What is expected: Taking the line that contains "R18: none -> 3.3k (SIG22, VS)" as the first, copy each line exactly up to and including the last line below.

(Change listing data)
───
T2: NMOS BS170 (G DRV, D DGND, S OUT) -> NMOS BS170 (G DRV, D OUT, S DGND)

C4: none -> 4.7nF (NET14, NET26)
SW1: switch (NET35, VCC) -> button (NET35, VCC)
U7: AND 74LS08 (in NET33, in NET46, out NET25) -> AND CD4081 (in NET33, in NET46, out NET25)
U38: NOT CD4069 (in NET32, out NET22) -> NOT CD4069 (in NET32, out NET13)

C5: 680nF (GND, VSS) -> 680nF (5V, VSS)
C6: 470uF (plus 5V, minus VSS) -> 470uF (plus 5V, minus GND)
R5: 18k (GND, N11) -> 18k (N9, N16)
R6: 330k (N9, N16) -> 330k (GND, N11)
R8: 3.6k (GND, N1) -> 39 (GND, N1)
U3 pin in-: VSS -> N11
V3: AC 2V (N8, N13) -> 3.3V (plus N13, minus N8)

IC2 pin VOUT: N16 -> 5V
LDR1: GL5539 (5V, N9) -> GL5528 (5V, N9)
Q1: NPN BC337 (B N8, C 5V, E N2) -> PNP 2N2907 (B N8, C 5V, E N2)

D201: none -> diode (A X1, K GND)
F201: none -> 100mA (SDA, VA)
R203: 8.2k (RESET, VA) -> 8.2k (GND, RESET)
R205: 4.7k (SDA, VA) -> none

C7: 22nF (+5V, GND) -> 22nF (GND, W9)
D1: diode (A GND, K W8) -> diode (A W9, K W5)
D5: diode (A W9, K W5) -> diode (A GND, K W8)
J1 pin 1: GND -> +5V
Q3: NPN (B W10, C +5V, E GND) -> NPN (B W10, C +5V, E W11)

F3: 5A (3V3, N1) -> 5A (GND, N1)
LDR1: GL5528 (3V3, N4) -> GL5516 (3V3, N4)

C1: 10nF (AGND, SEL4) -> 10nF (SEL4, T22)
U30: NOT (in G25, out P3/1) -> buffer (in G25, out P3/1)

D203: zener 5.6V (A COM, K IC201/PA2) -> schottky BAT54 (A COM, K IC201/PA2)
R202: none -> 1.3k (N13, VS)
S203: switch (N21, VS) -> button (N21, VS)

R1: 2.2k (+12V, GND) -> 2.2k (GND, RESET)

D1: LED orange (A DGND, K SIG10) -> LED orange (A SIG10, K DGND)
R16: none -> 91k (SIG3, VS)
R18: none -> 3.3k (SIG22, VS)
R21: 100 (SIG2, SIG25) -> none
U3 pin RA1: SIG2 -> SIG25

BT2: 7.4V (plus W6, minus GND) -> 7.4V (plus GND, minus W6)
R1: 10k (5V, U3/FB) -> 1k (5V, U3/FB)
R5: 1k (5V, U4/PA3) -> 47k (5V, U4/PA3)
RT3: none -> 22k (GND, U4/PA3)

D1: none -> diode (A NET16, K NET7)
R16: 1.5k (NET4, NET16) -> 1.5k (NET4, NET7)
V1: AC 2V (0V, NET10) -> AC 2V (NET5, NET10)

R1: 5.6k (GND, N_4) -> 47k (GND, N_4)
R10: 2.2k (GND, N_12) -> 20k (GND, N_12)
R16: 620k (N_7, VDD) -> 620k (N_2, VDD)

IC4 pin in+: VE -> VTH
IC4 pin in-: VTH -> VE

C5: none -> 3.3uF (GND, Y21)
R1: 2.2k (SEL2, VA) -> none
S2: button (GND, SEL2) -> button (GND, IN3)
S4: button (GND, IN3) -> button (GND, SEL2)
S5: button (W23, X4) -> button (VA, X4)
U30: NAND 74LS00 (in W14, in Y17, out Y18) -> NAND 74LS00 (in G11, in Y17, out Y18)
───
Your solution:
R18: none -> 3.3k (SIG22, VS)
R21: 100 (SIG2, SIG25) -> none
U3 pin RA1: SIG2 -> SIG25

BT2: 7.4V (plus W6, minus GND) -> 7.4V (plus GND, minus W6)
R1: 10k (5V, U3/FB) -> 1k (5V, U3/FB)
R5: 1k (5V, U4/PA3) -> 47k (5V, U4/PA3)
RT3: none -> 22k (GND, U4/PA3)

D1: none -> diode (A NET16, K NET7)
R16: 1.5k (NET4, NET16) -> 1.5k (NET4, NET7)
V1: AC 2V (0V, NET10) -> AC 2V (NET5, NET10)

R1: 5.6k (GND, N_4) -> 47k (GND, N_4)
R10: 2.2k (GND, N_12) -> 20k (GND, N_12)
R16: 620k (N_7, VDD) -> 620k (N_2, VDD)

IC4 pin in+: VE -> VTH
IC4 pin in-: VTH -> VE

C5: none -> 3.3uF (GND, Y21)
R1: 2.2k (SEL2, VA) -> none
S2: button (GND, SEL2) -> button (GND, IN3)
S4: button (GND, IN3) -> button (GND, SEL2)
S5: button (W23, X4) -> button (VA, X4)
U30: NAND 74LS00 (in W14, in Y17, out Y18) -> NAND 74LS00 (in G11, in Y17, out Y18)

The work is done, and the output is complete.